-------- GIVEN INFORMATION --------
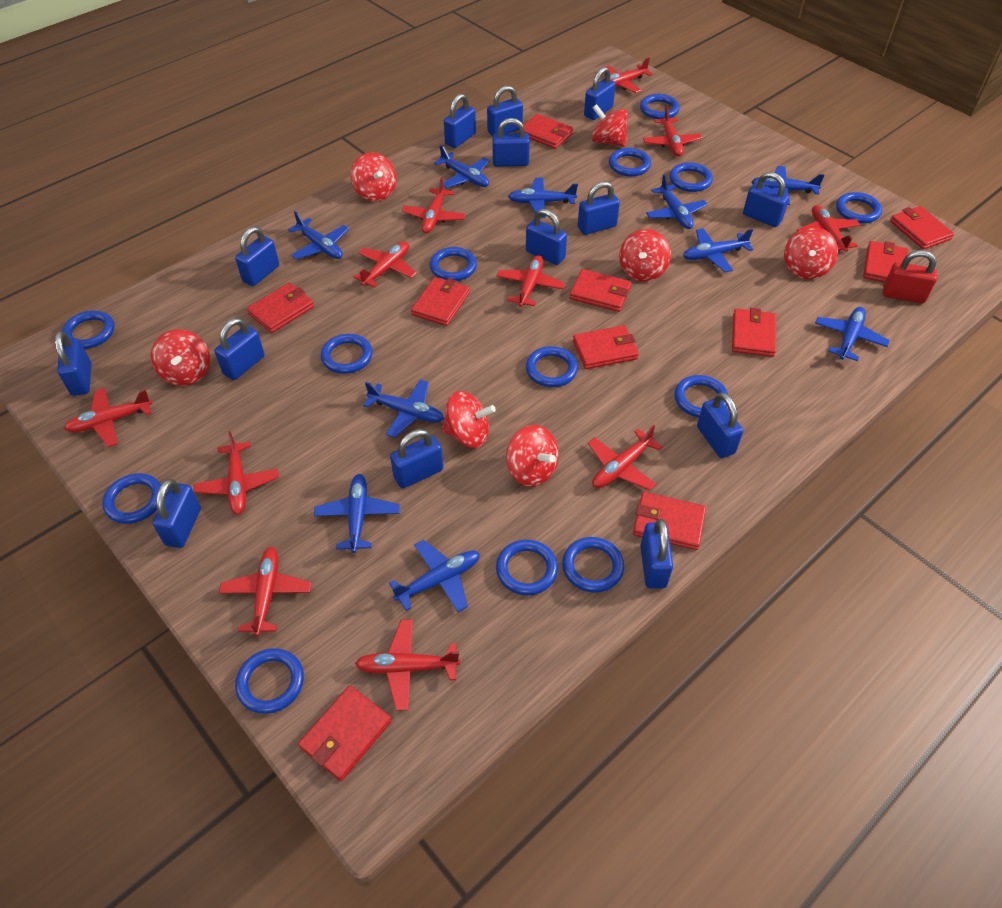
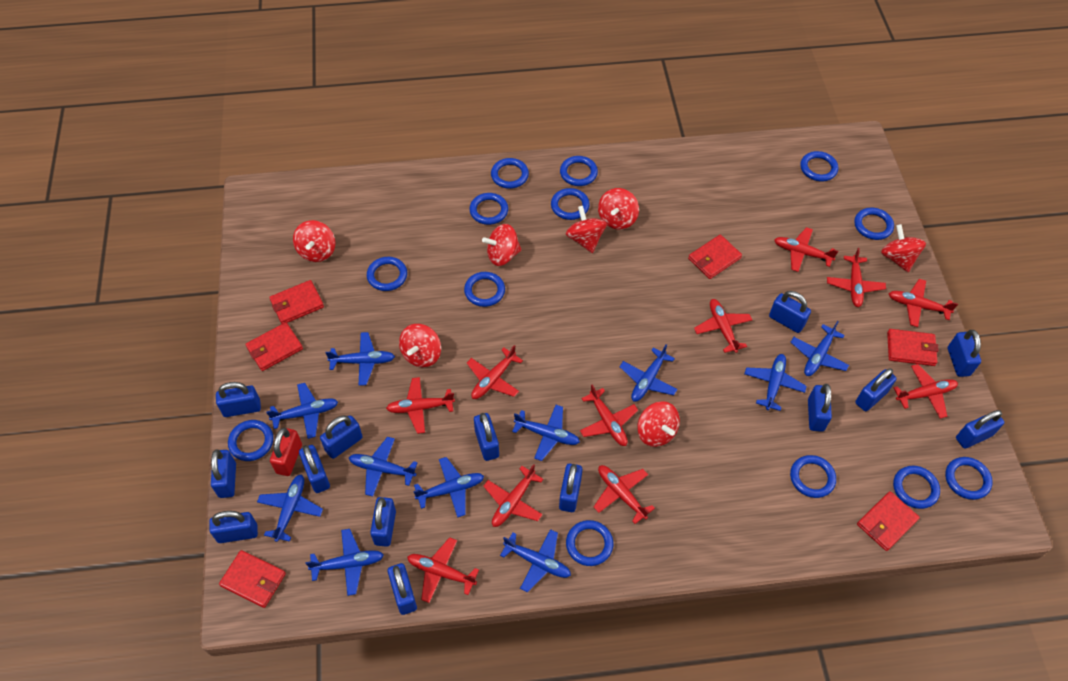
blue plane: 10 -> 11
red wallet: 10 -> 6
--------
-------- GIVEN INFORMATION --------
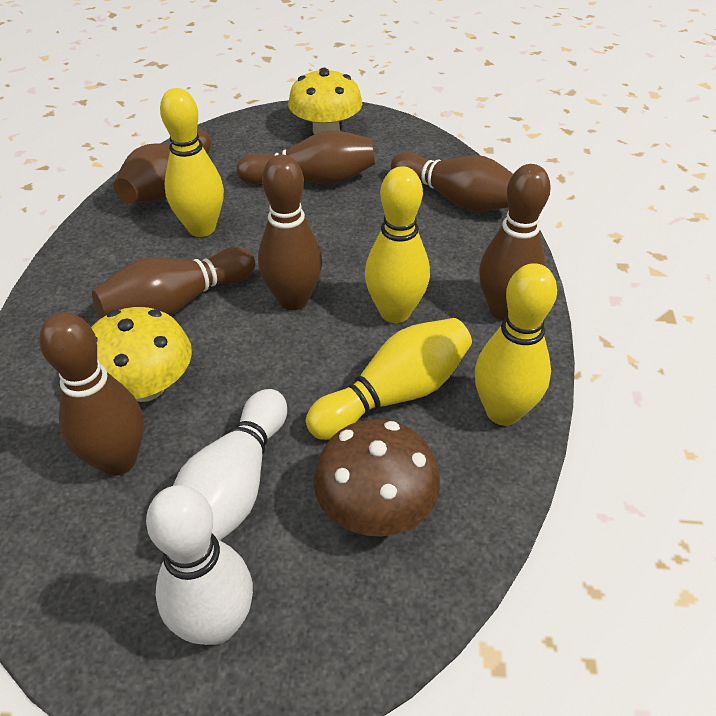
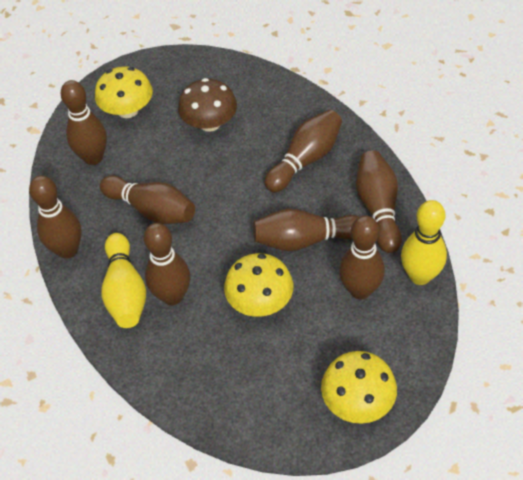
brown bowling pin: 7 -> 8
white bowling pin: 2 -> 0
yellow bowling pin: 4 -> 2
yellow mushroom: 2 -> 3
--------
ABOUT THIS TASK => The total alone is wanted: how many lines in the listing above contain "bowling".

WRITTEN ANSWER => 3